____ Record extracts
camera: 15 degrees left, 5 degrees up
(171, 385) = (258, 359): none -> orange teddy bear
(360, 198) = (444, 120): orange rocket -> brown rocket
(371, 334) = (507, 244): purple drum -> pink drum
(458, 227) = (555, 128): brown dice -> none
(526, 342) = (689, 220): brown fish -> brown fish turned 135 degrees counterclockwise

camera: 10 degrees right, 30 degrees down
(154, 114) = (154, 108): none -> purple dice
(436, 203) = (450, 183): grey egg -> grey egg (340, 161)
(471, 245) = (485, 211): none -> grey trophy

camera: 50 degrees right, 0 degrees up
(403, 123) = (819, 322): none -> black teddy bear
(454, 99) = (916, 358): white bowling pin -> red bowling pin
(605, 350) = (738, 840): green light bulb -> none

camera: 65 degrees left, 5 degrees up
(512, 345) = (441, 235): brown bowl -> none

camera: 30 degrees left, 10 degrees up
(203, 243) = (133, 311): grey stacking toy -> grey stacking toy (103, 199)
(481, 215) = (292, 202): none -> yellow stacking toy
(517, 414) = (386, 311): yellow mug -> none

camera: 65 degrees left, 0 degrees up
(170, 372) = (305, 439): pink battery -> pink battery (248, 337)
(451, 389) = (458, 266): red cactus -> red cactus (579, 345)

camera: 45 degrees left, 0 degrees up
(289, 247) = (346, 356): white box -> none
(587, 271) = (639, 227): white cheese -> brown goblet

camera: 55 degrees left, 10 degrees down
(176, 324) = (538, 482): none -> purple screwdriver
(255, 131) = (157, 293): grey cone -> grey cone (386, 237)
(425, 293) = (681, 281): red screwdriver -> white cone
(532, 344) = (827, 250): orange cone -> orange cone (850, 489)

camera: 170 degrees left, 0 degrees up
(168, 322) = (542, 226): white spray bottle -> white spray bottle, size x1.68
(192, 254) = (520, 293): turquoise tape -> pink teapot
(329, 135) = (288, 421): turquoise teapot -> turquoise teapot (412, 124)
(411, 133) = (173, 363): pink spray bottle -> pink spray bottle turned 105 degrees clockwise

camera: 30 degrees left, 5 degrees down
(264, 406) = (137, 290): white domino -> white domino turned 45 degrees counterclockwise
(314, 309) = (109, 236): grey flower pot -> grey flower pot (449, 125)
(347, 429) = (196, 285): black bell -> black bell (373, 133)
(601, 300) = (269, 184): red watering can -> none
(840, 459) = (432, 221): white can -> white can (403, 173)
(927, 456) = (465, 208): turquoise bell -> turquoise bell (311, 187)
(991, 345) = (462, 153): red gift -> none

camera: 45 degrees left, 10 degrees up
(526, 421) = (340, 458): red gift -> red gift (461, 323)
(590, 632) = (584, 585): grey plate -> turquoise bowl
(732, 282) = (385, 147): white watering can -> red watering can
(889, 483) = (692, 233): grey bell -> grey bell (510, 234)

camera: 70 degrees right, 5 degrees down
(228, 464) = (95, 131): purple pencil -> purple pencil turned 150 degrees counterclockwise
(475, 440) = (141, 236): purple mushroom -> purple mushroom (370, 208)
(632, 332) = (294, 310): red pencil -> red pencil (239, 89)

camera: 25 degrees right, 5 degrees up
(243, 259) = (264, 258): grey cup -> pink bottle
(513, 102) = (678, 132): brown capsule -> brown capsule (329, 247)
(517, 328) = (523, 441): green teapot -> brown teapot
________
» Work task:
Output the listing above exactly as it appears.

» Exercise output:
camera: 15 degrees left, 5 degrees up
(171, 385) = (258, 359): none -> orange teddy bear
(360, 198) = (444, 120): orange rocket -> brown rocket
(371, 334) = (507, 244): purple drum -> pink drum
(458, 227) = (555, 128): brown dice -> none
(526, 342) = (689, 220): brown fish -> brown fish turned 135 degrees counterclockwise

camera: 10 degrees right, 30 degrees down
(154, 114) = (154, 108): none -> purple dice
(436, 203) = (450, 183): grey egg -> grey egg (340, 161)
(471, 245) = (485, 211): none -> grey trophy

camera: 50 degrees right, 0 degrees up
(403, 123) = (819, 322): none -> black teddy bear
(454, 99) = (916, 358): white bowling pin -> red bowling pin
(605, 350) = (738, 840): green light bulb -> none

camera: 65 degrees left, 5 degrees up
(512, 345) = (441, 235): brown bowl -> none

camera: 30 degrees left, 10 degrees up
(203, 243) = (133, 311): grey stacking toy -> grey stacking toy (103, 199)
(481, 215) = (292, 202): none -> yellow stacking toy
(517, 414) = (386, 311): yellow mug -> none

camera: 65 degrees left, 0 degrees up
(170, 372) = (305, 439): pink battery -> pink battery (248, 337)
(451, 389) = (458, 266): red cactus -> red cactus (579, 345)

camera: 45 degrees left, 0 degrees up
(289, 247) = (346, 356): white box -> none
(587, 271) = (639, 227): white cheese -> brown goblet

camera: 55 degrees left, 10 degrees down
(176, 324) = (538, 482): none -> purple screwdriver
(255, 131) = (157, 293): grey cone -> grey cone (386, 237)
(425, 293) = (681, 281): red screwdriver -> white cone
(532, 344) = (827, 250): orange cone -> orange cone (850, 489)

camera: 170 degrees left, 0 degrees up
(168, 322) = (542, 226): white spray bottle -> white spray bottle, size x1.68
(192, 254) = (520, 293): turquoise tape -> pink teapot
(329, 135) = (288, 421): turquoise teapot -> turquoise teapot (412, 124)
(411, 133) = (173, 363): pink spray bottle -> pink spray bottle turned 105 degrees clockwise

camera: 30 degrees left, 5 degrees down
(264, 406) = (137, 290): white domino -> white domino turned 45 degrees counterclockwise
(314, 309) = (109, 236): grey flower pot -> grey flower pot (449, 125)
(347, 429) = (196, 285): black bell -> black bell (373, 133)
(601, 300) = (269, 184): red watering can -> none
(840, 459) = (432, 221): white can -> white can (403, 173)
(927, 456) = (465, 208): turquoise bell -> turquoise bell (311, 187)
(991, 345) = (462, 153): red gift -> none

camera: 45 degrees left, 10 degrees up
(526, 421) = (340, 458): red gift -> red gift (461, 323)
(590, 632) = (584, 585): grey plate -> turquoise bowl
(732, 282) = (385, 147): white watering can -> red watering can
(889, 483) = (692, 233): grey bell -> grey bell (510, 234)

camera: 70 degrees right, 5 degrees down
(228, 464) = (95, 131): purple pencil -> purple pencil turned 150 degrees counterclockwise
(475, 440) = (141, 236): purple mushroom -> purple mushroom (370, 208)
(632, 332) = (294, 310): red pencil -> red pencil (239, 89)

camera: 25 degrees right, 5 degrees up
(243, 259) = (264, 258): grey cup -> pink bottle
(513, 102) = (678, 132): brown capsule -> brown capsule (329, 247)
(517, 328) = (523, 441): green teapot -> brown teapot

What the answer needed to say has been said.